*** Begin section ***

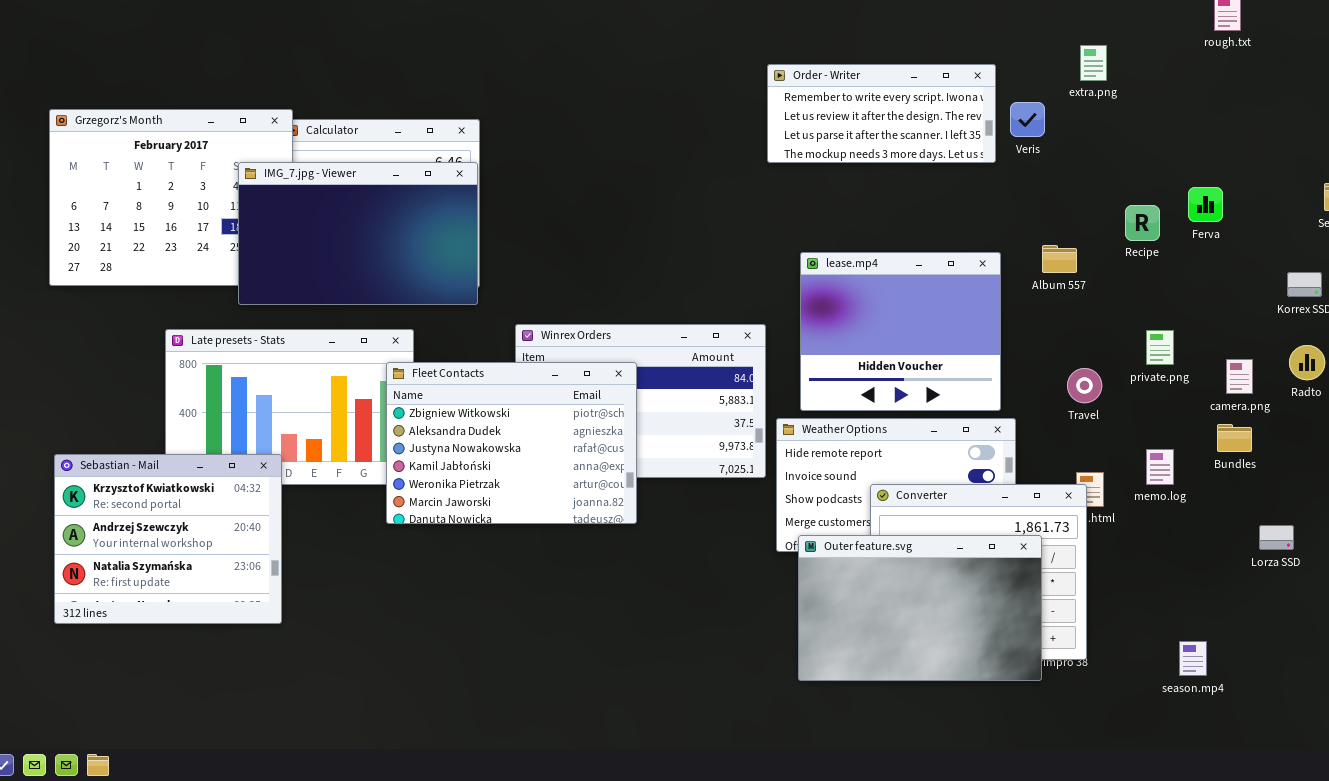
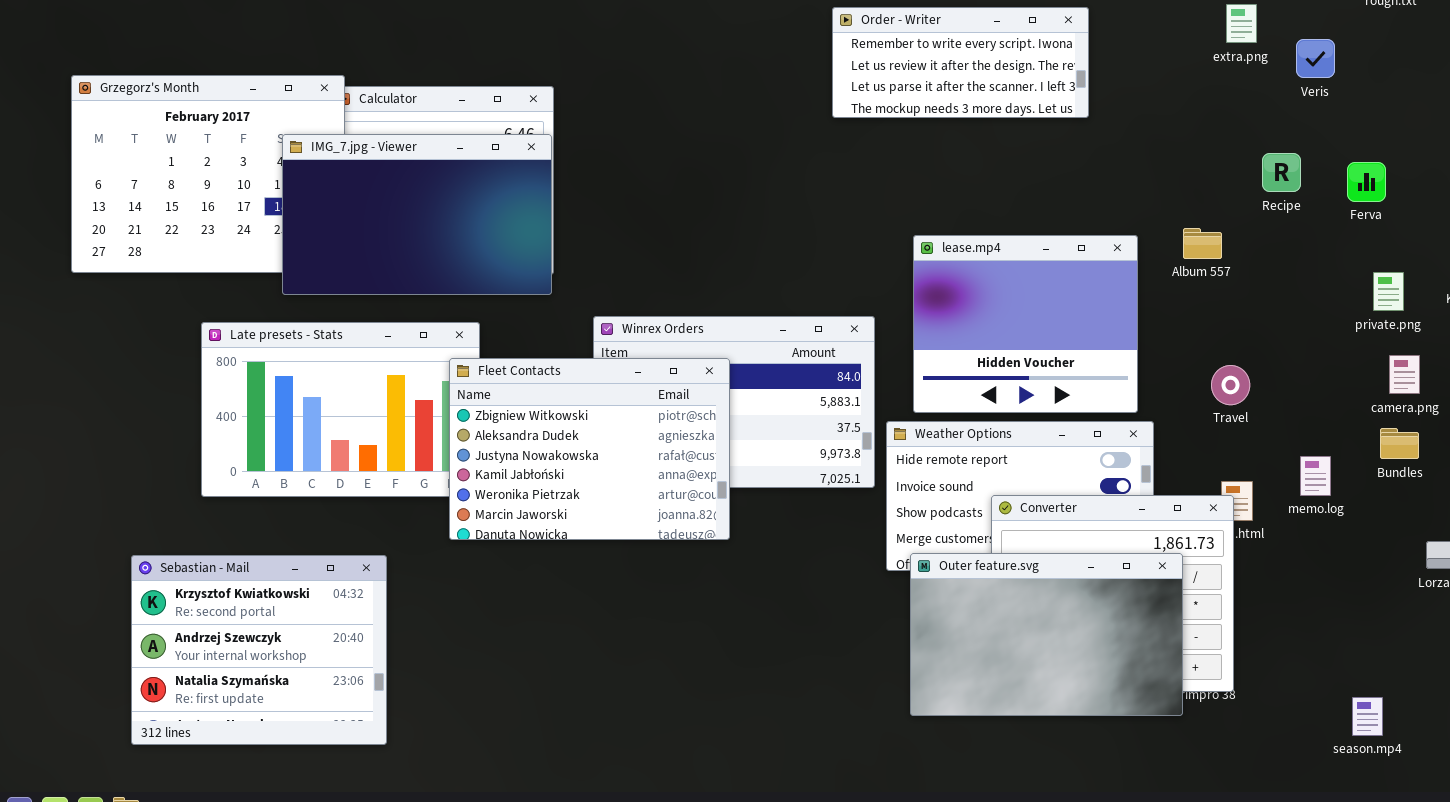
Order - Writer: [767,64,996,163] -> [832,7,1089,118], moved
Veris: [1010,102,1045,137] -> [1296,39,1335,78], moved
Recipe: [1125,205,1160,241] -> [1262,153,1301,192], moved
private.png: [1146,330,1174,365] -> [1373,272,1404,311], moved
Sebastian - Mail: [54,454,282,624] -> [131,555,387,745], moved
season.mp4: [1179,641,1207,676] -> [1352,697,1383,736], moved

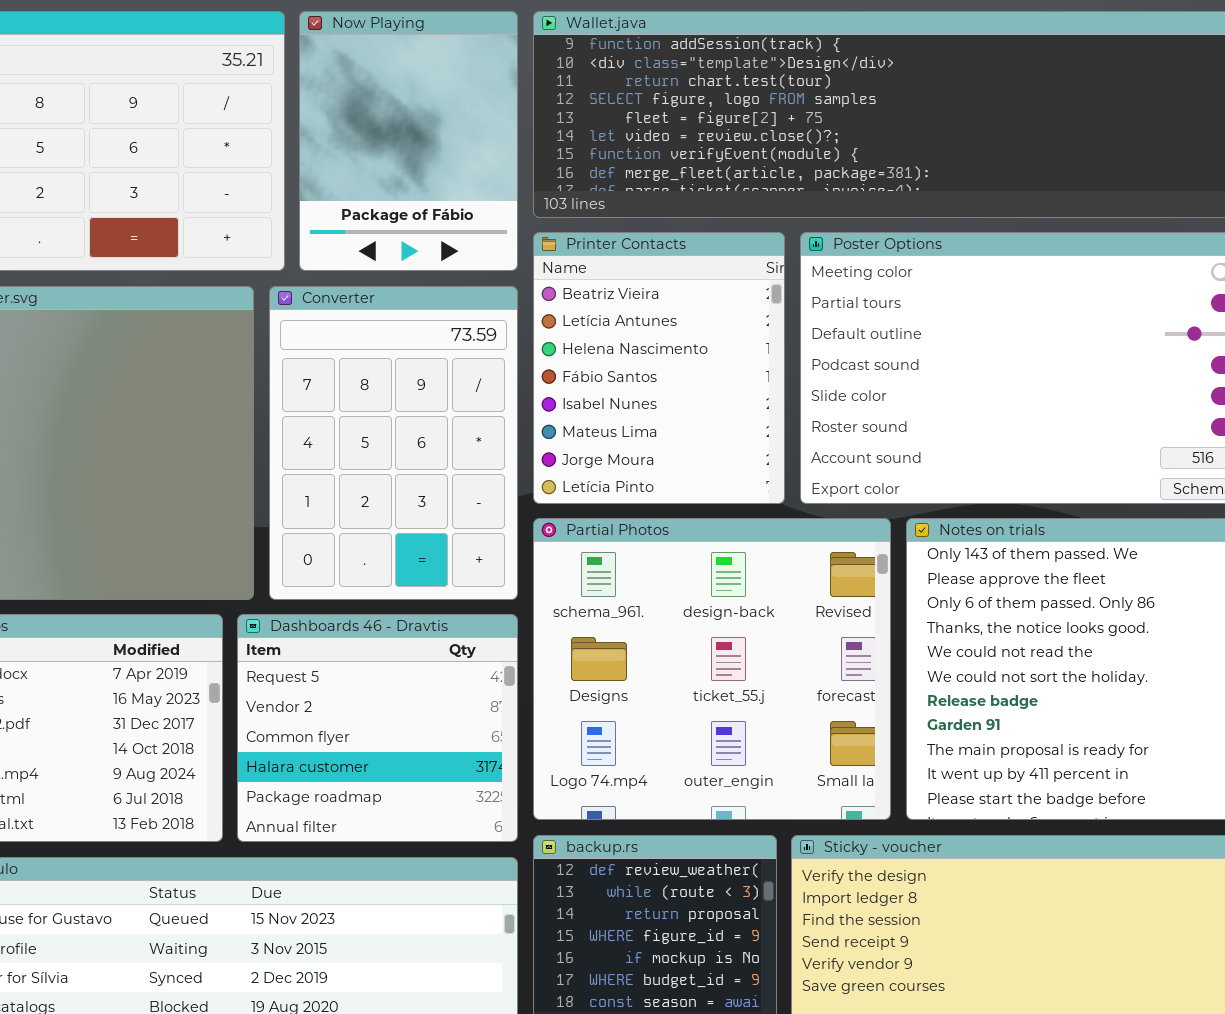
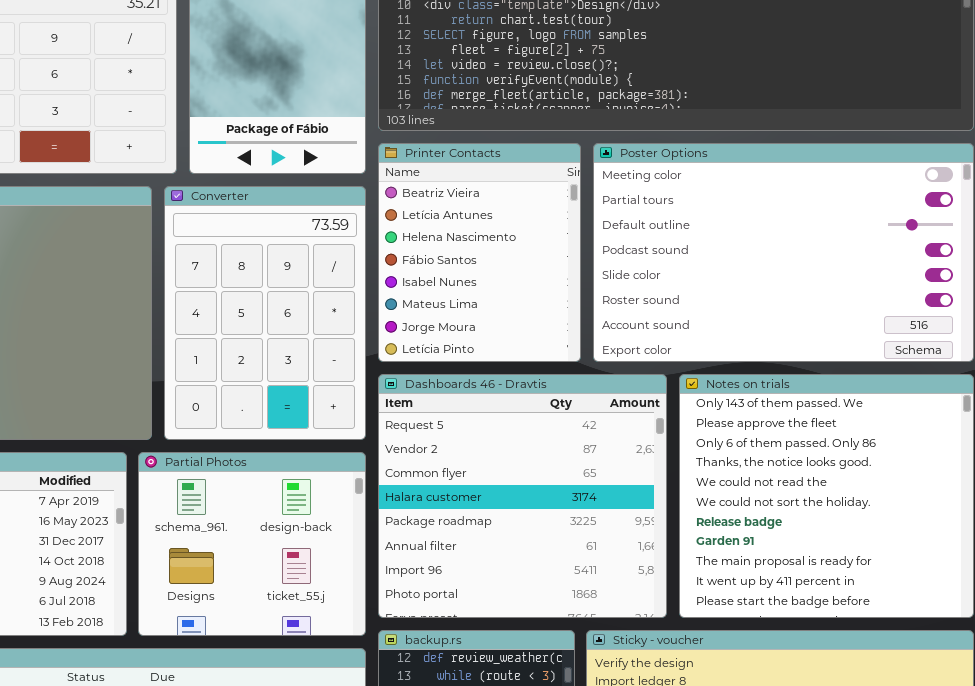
Partial Photos: [533,518,891,820] -> [138,452,366,636], moved, resized
Dashboards 46 - Dravtis: [237,614,518,842] -> [378,374,667,618], moved, resized

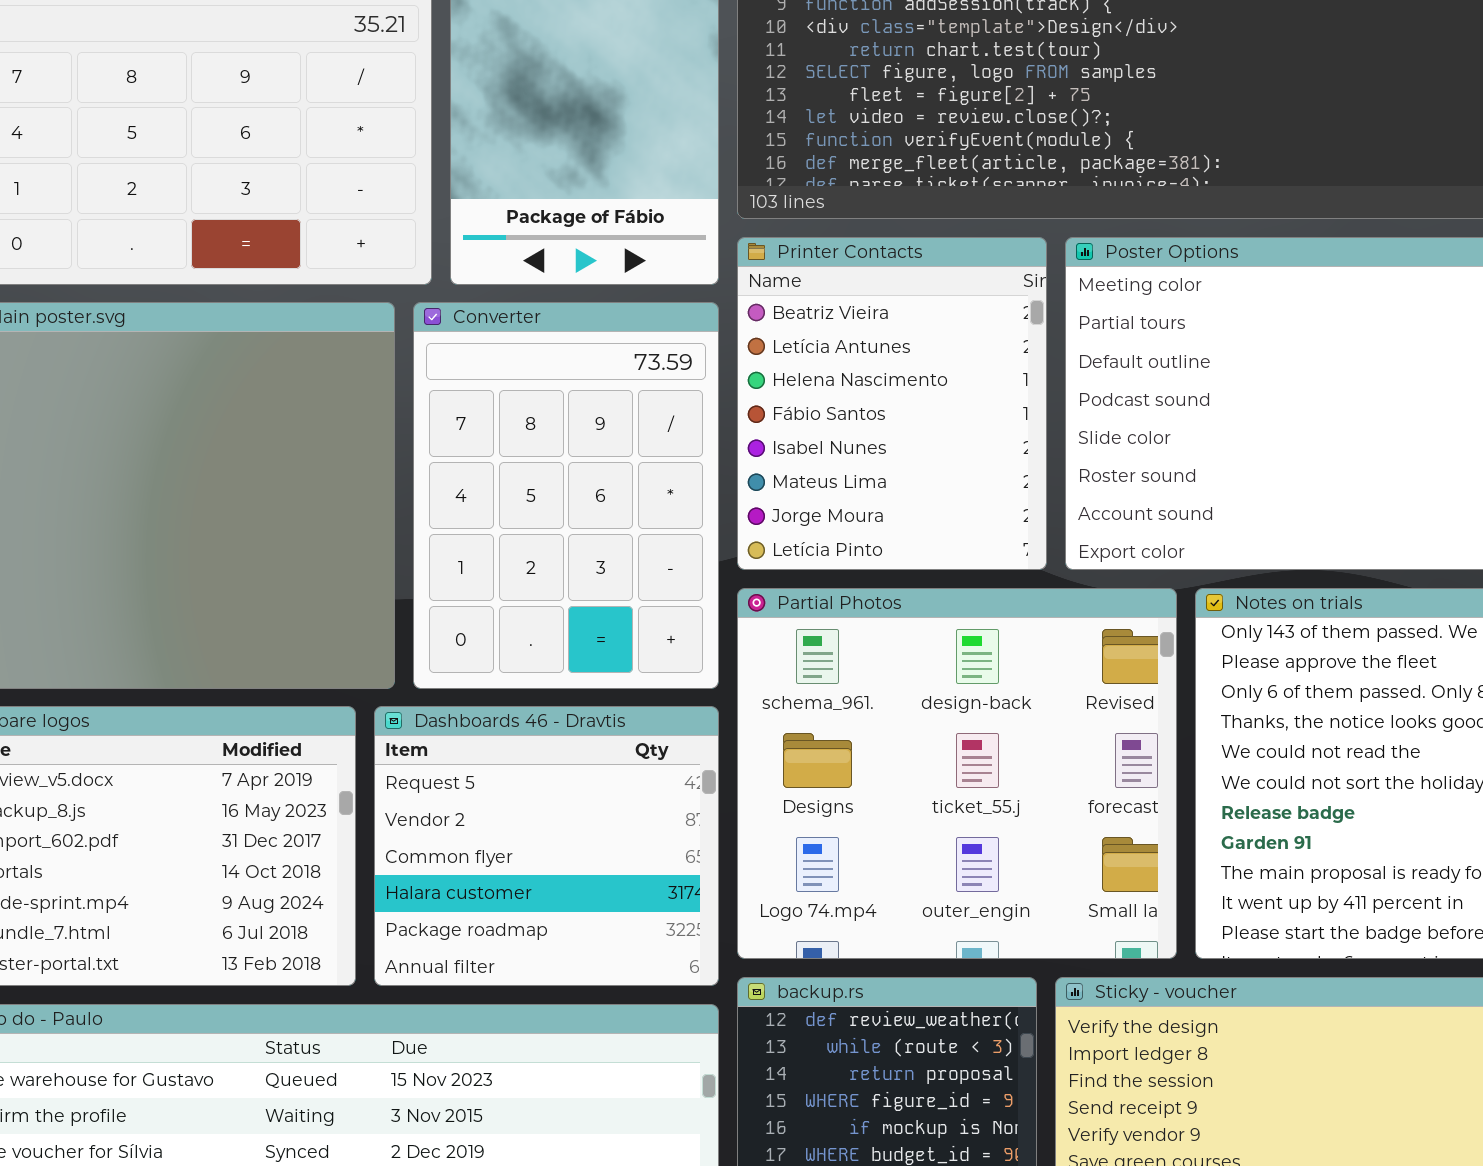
Dashboards 46 - Dravtis: [378,374,667,618] -> [374,706,719,986], moved, resized
Partial Photos: [138,452,366,636] -> [737,588,1177,959], moved, resized

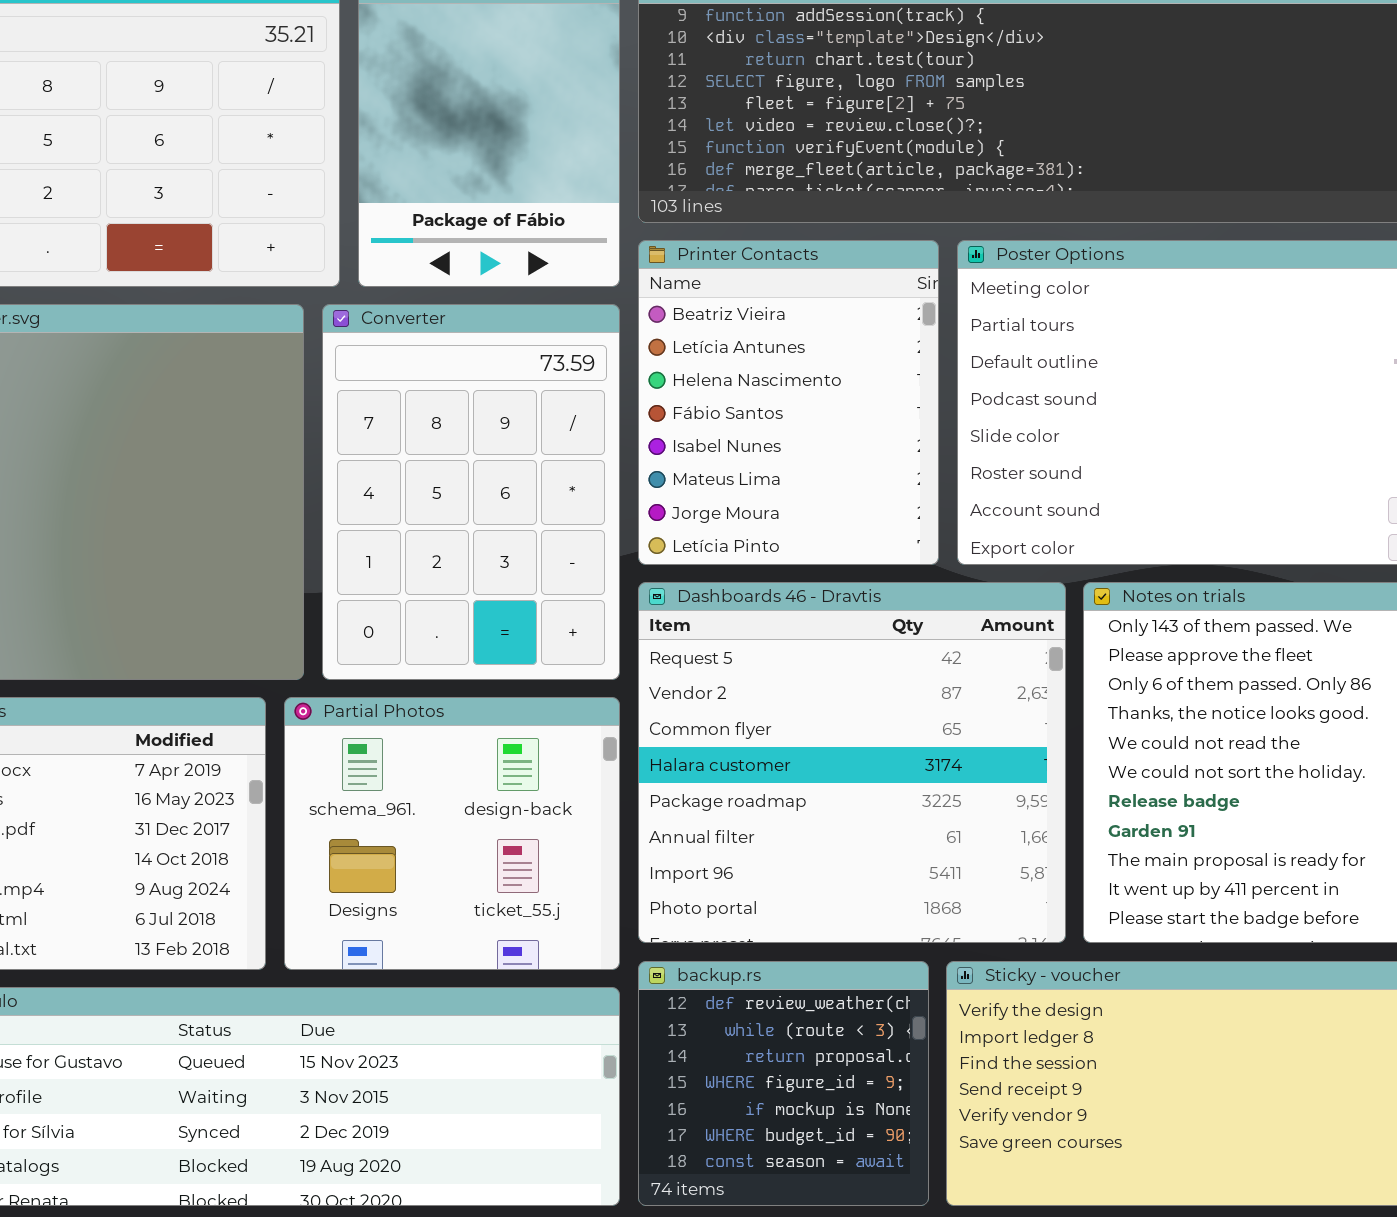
Partial Photos: [737,588,1177,959] -> [284,697,620,970], moved, resized
Dashboards 46 - Dravtis: [374,706,719,986] -> [638,582,1066,943], moved, resized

*** End section ***

Problem statement
The range to set down runs from the line containing "Dashboards 46 - Dravtis: [378,374,667,618]" through the final line of the data, both ends included; give it exactly and drop the pictures.

Result
Dashboards 46 - Dravtis: [378,374,667,618] -> [374,706,719,986], moved, resized
Partial Photos: [138,452,366,636] -> [737,588,1177,959], moved, resized

Partial Photos: [737,588,1177,959] -> [284,697,620,970], moved, resized
Dashboards 46 - Dravtis: [374,706,719,986] -> [638,582,1066,943], moved, resized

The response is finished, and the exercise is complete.